§ Activity
Within the records below, find the line containing "white button [171,433,247,509] -> none". Reproduce it and each line after it exactly, and nothing else.

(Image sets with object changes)
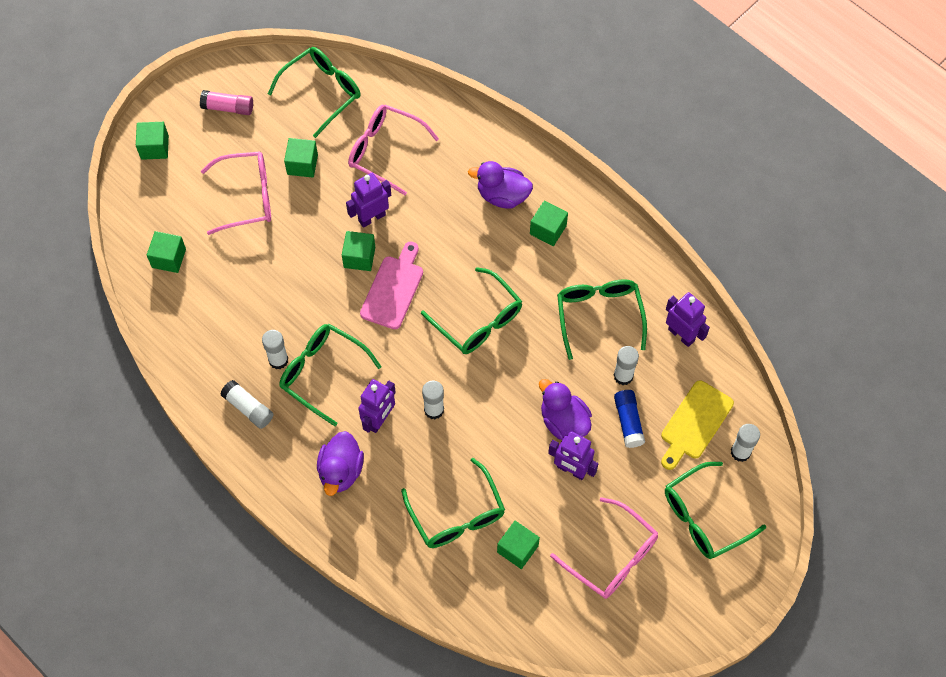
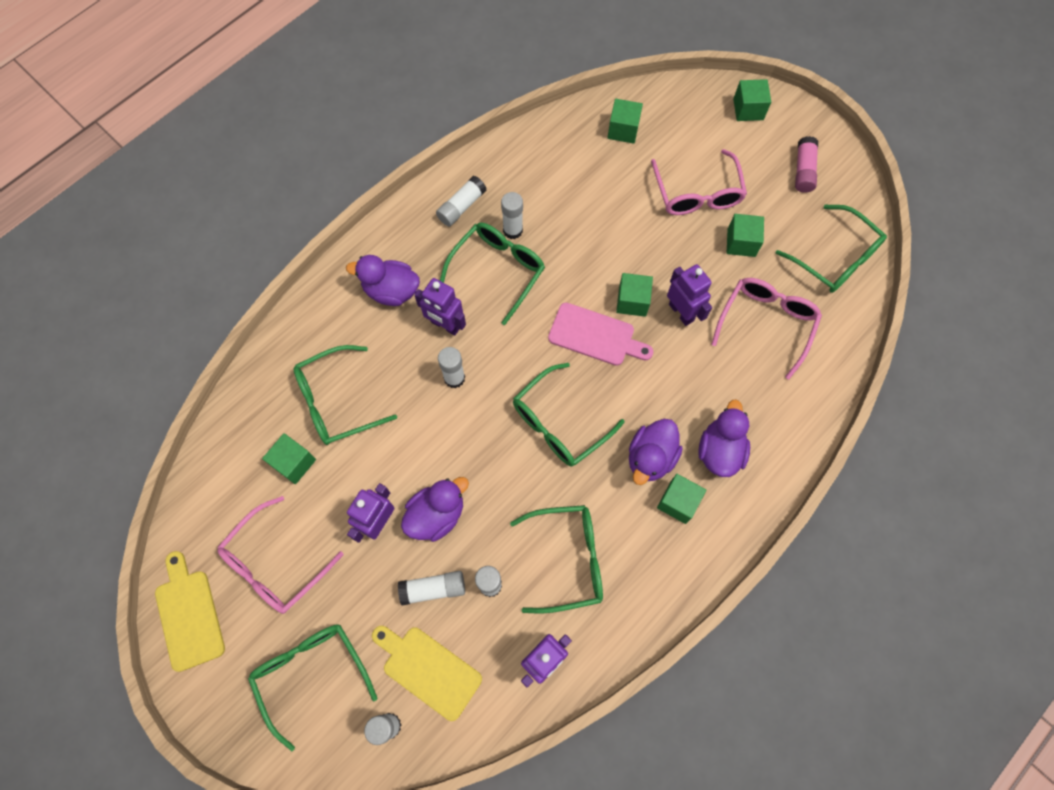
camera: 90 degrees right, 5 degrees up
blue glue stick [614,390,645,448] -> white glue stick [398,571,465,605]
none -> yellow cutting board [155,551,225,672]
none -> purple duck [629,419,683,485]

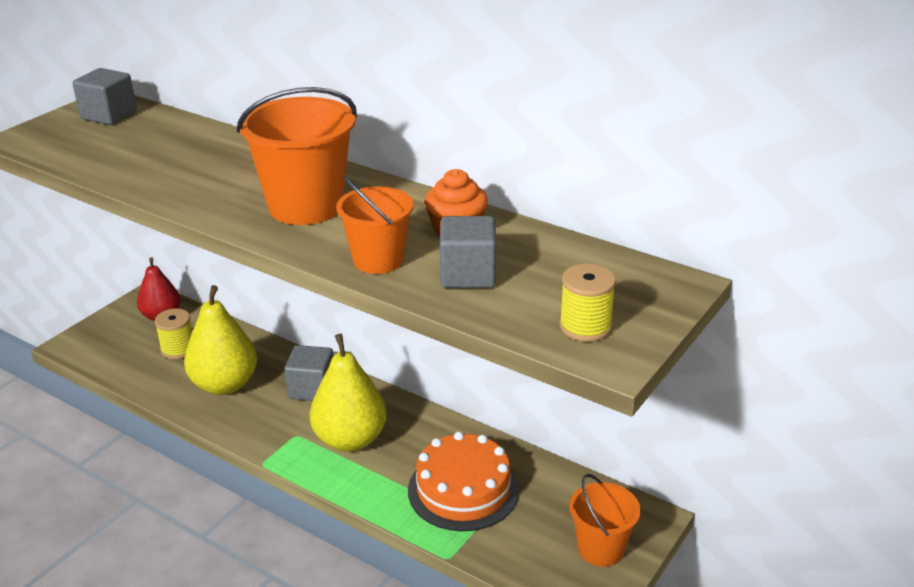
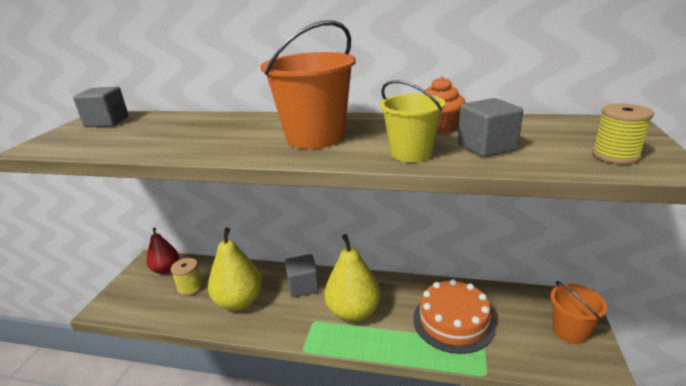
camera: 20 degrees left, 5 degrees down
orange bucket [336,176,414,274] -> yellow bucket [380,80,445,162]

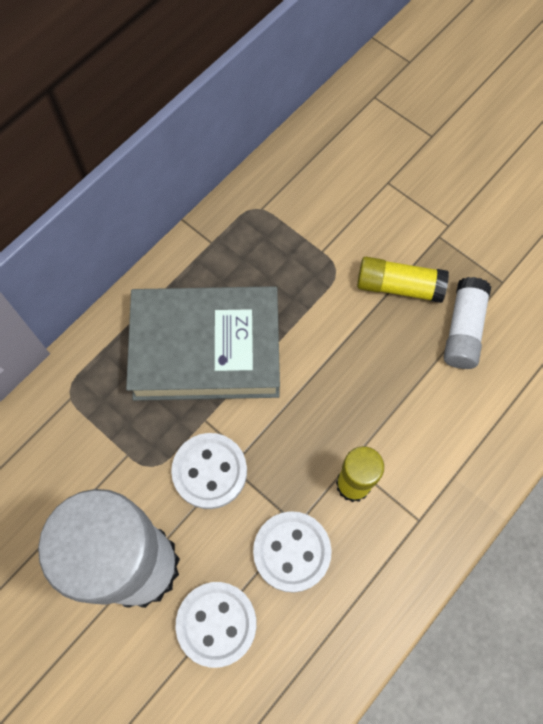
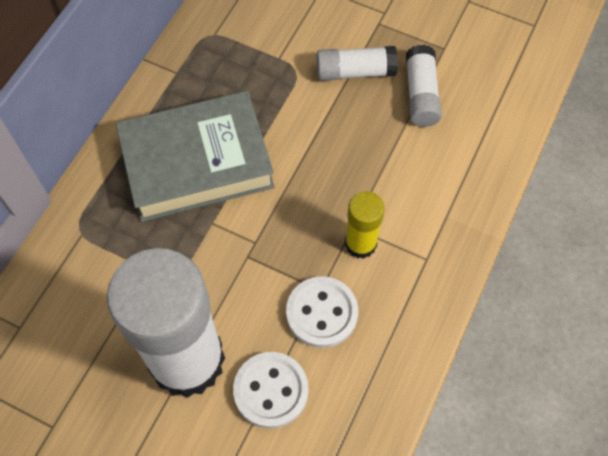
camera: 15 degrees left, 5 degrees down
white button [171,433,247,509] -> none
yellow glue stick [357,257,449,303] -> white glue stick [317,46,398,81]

§ Answer below
white button [171,433,247,509] -> none
yellow glue stick [357,257,449,303] -> white glue stick [317,46,398,81]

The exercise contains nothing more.